● What the task requires
Skip the pictures. Give all the data again exactly.

● Entries shown
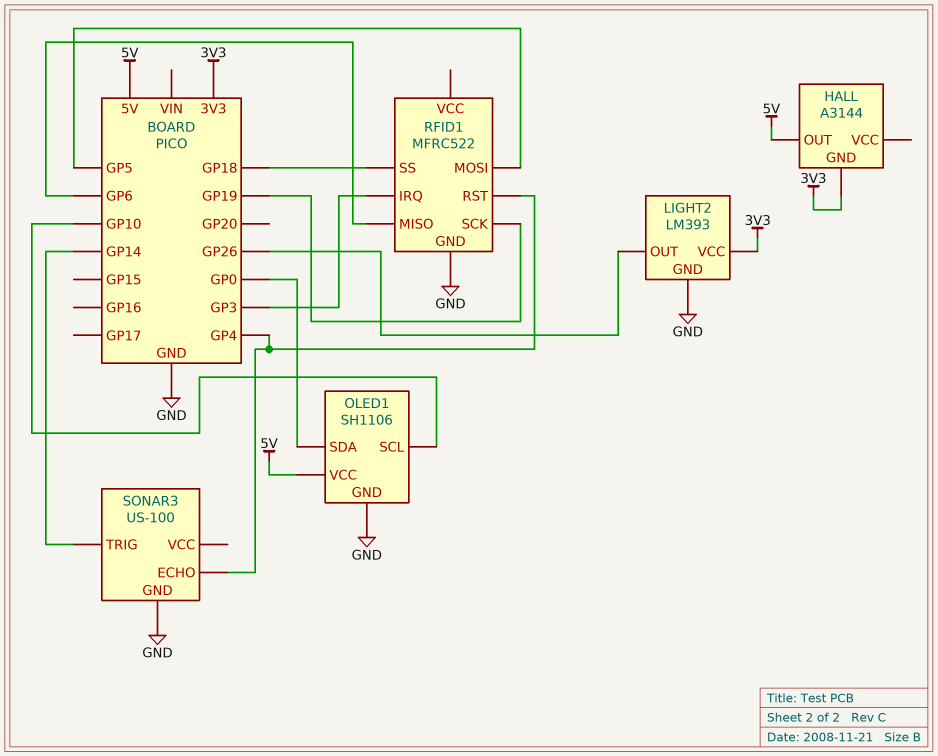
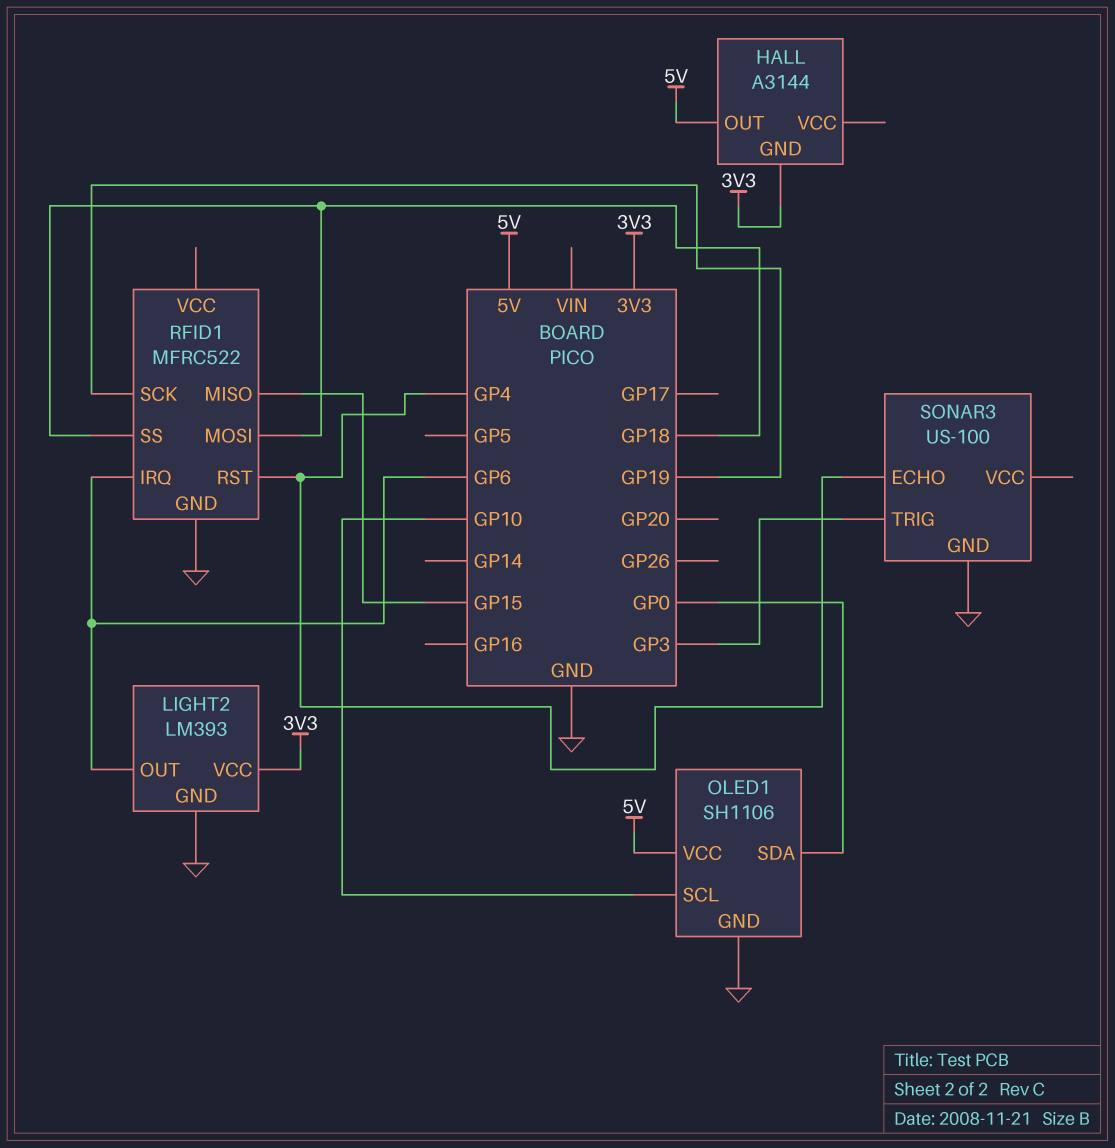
LIGHT2 pin OUT: GP26 -> GP6
RFID1 pin IRQ: GP3 -> GP6
RFID1 pin MISO: GP6 -> GP15
RFID1 pin MOSI: GP5 -> GP18
SONAR3 pin TRIG: GP14 -> GP3

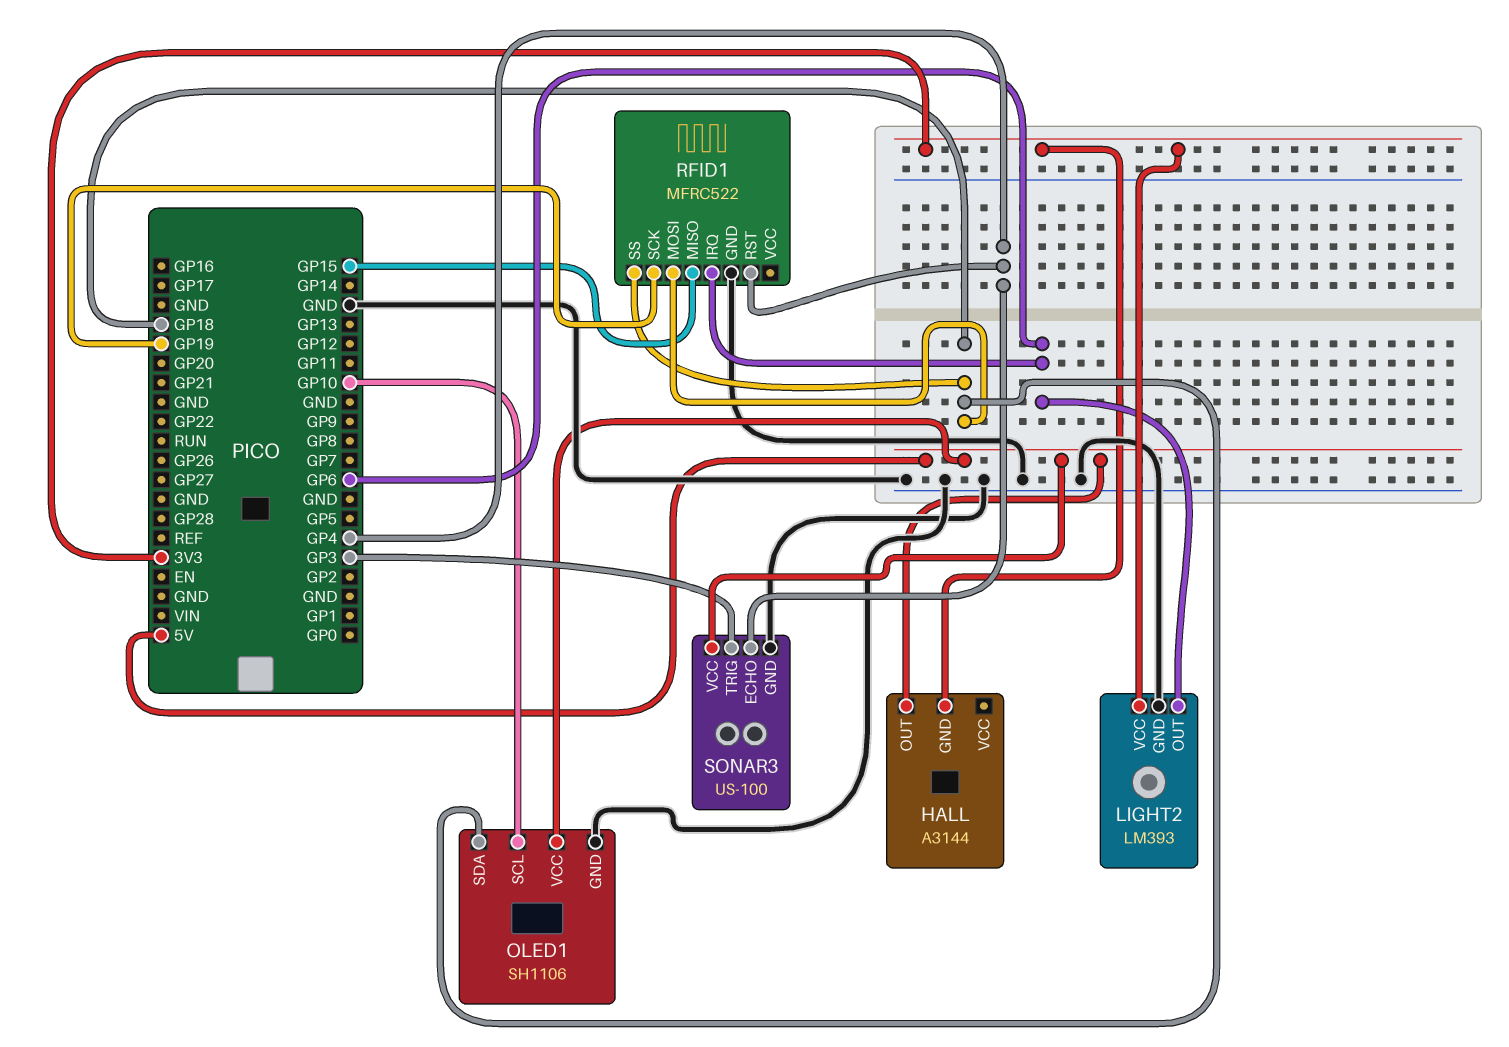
OLED1 pin SDA: GP0 -> GP18
SONAR3 pin VCC: none -> 5V

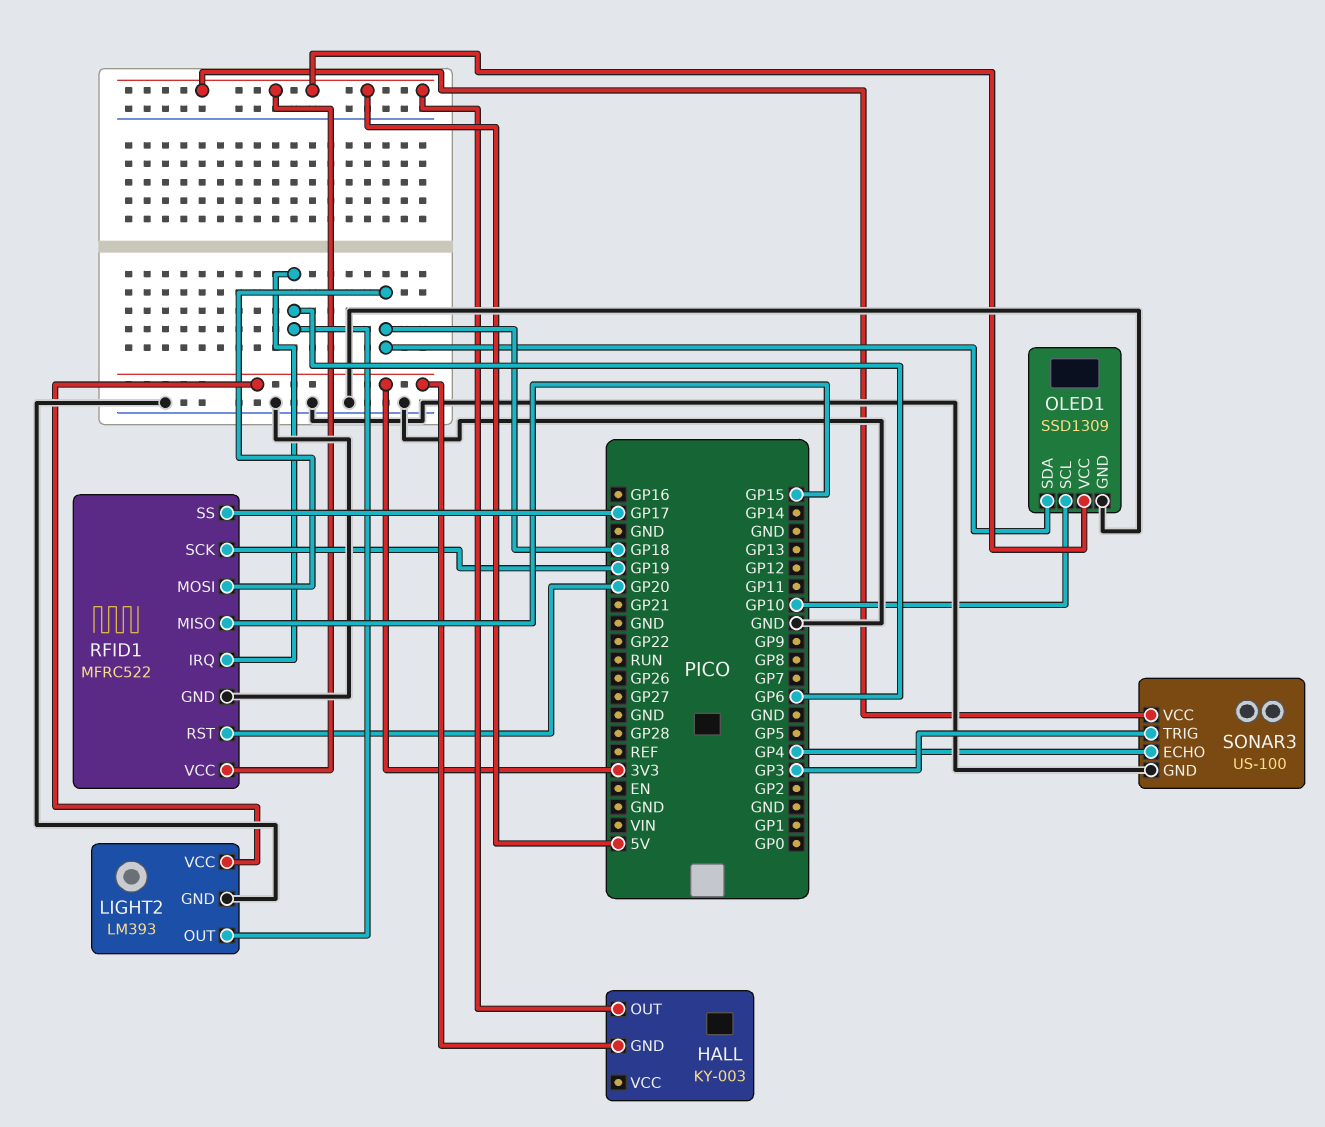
HALL: A3144 -> KY-003
OLED1: SH1106 -> SSD1309
RFID1 pin RST: GP4 -> GP20
RFID1 pin SS: GP18 -> GP17
RFID1 pin VCC: none -> 5V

● Written response
LIGHT2 pin OUT: GP26 -> GP6
RFID1 pin IRQ: GP3 -> GP6
RFID1 pin MISO: GP6 -> GP15
RFID1 pin MOSI: GP5 -> GP18
SONAR3 pin TRIG: GP14 -> GP3

OLED1 pin SDA: GP0 -> GP18
SONAR3 pin VCC: none -> 5V

HALL: A3144 -> KY-003
OLED1: SH1106 -> SSD1309
RFID1 pin RST: GP4 -> GP20
RFID1 pin SS: GP18 -> GP17
RFID1 pin VCC: none -> 5V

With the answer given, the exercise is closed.